* [THE TASK] Please copy the last part of the entries exactly: the line that has "C4: 6.8uF (plus" and every line up to and including the end, nothing more.

[Version comparison data]
• • •

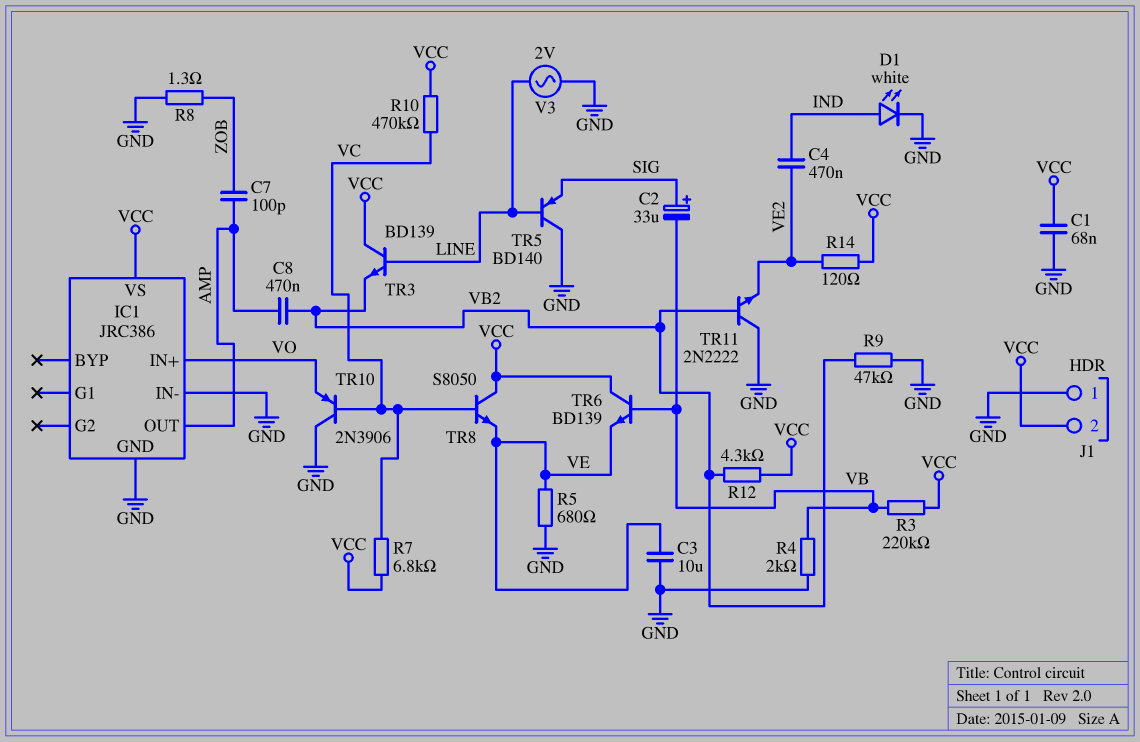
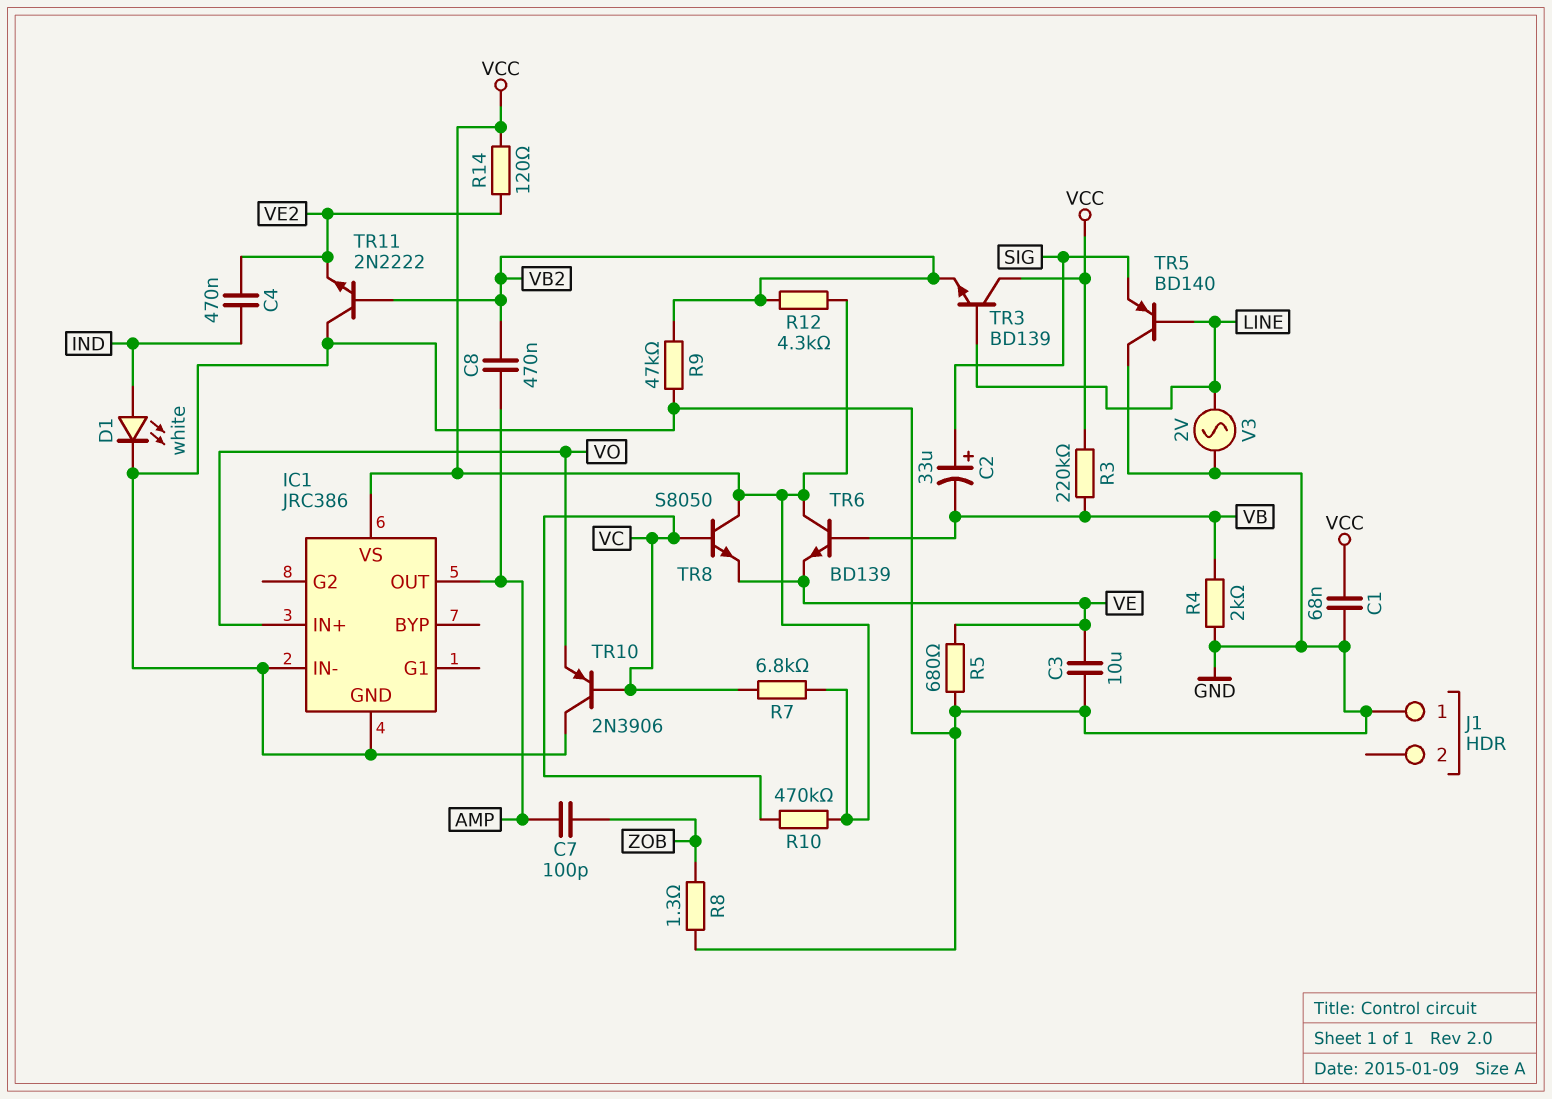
J1 pin 2: VCC -> none

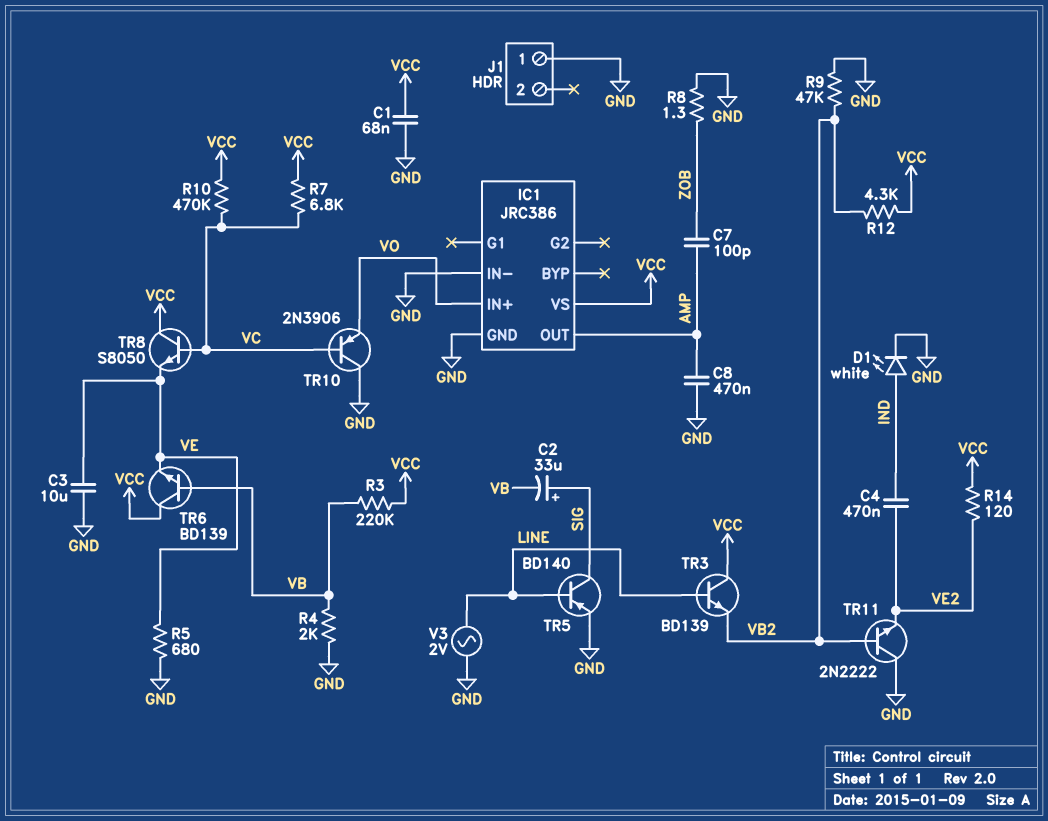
C8: 470nF (AMP, VB2) -> 470nF (AMP, GND)
TR5: PNP BD140 (B LINE, C GND, E SIG) -> PNP BD140 (B LINE, C SIG, E GND)

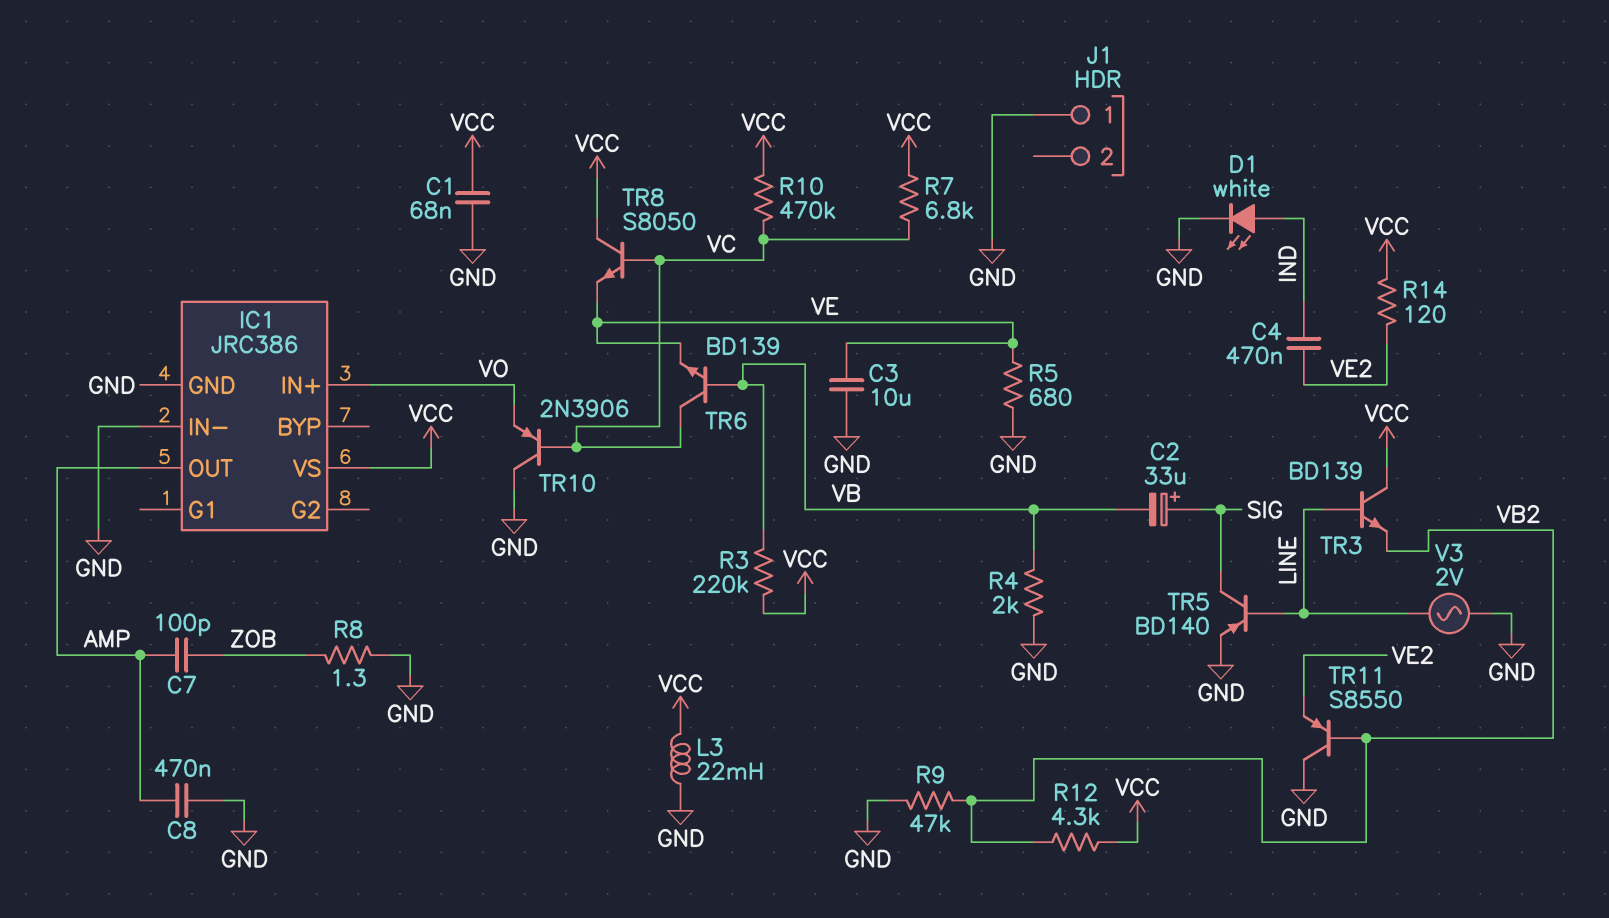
L3: none -> 22mH (GND, VCC)
TR6: NPN BD139 (B VB, C VCC, E VE) -> NPN BD139 (B VB, C VC, E VE)
TR11: NPN 2N2222 (B VB2, C GND, E VE2) -> PNP S8550 (B VB2, C GND, E VE2)

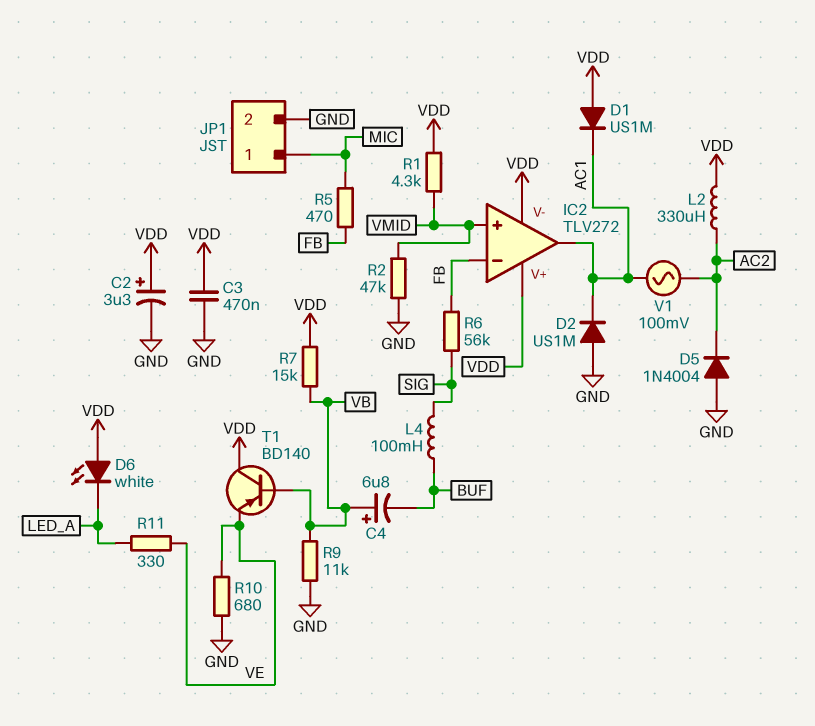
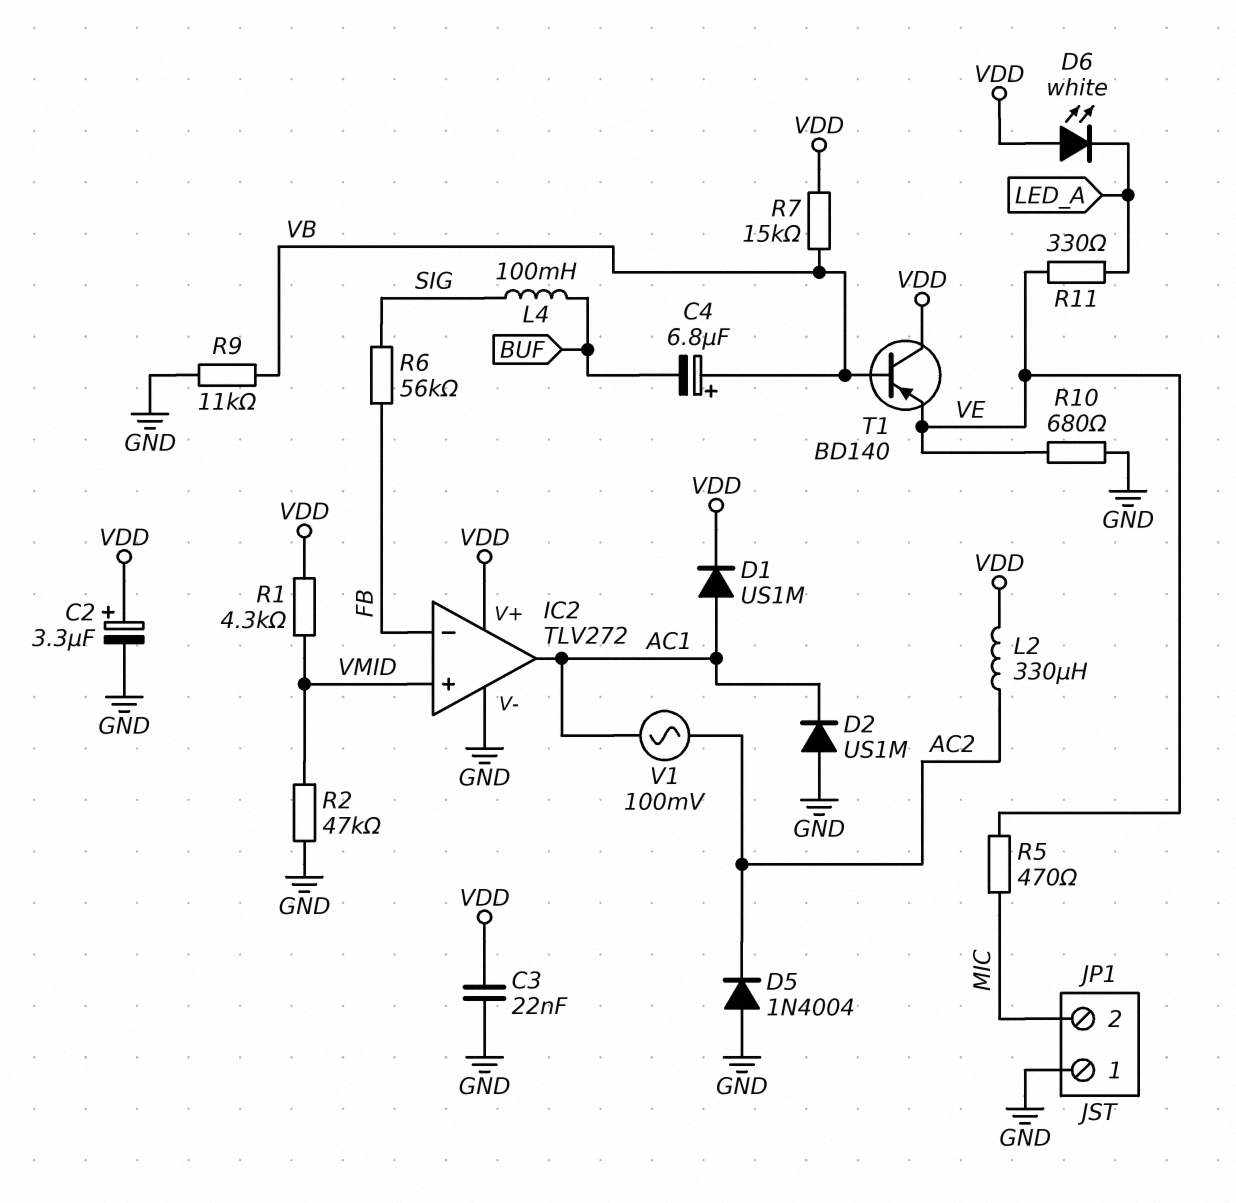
C3: 470nF (GND, VDD) -> 22nF (GND, VDD)
D1: diode US1M (A VDD, K AC1) -> diode US1M (A AC1, K VDD)
IC2 pin V-: VDD -> GND
JP1 pin 1: MIC -> GND
JP1 pin 2: GND -> MIC
R5: 470 (FB, MIC) -> 470 (MIC, VE)

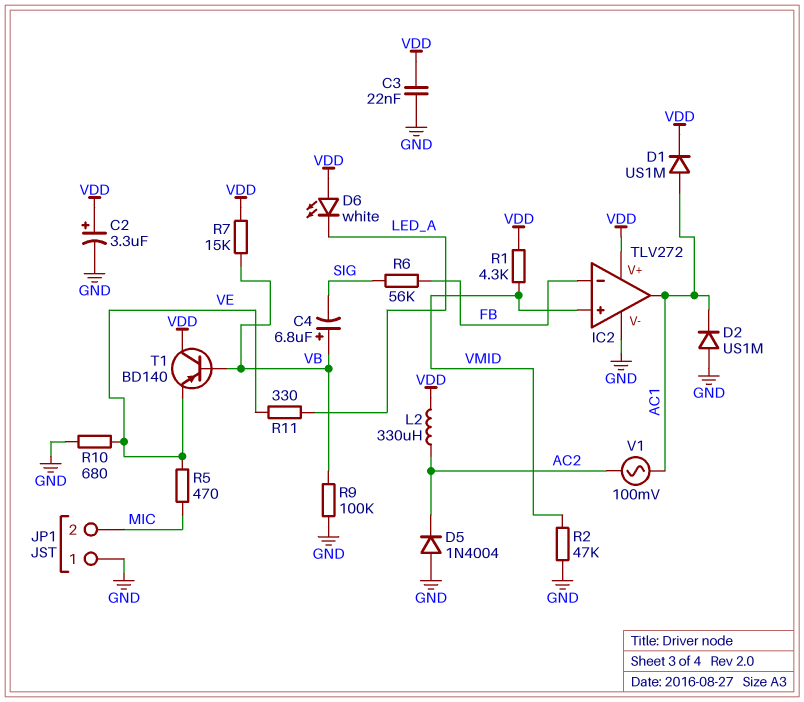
C4: 6.8uF (plus VB, minus BUF) -> 6.8uF (plus VB, minus SIG)
L4: 100mH (BUF, SIG) -> none
R9: 11k (GND, VB) -> 100k (GND, VB)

• • •

* [TASK RESULT]
C4: 6.8uF (plus VB, minus BUF) -> 6.8uF (plus VB, minus SIG)
L4: 100mH (BUF, SIG) -> none
R9: 11k (GND, VB) -> 100k (GND, VB)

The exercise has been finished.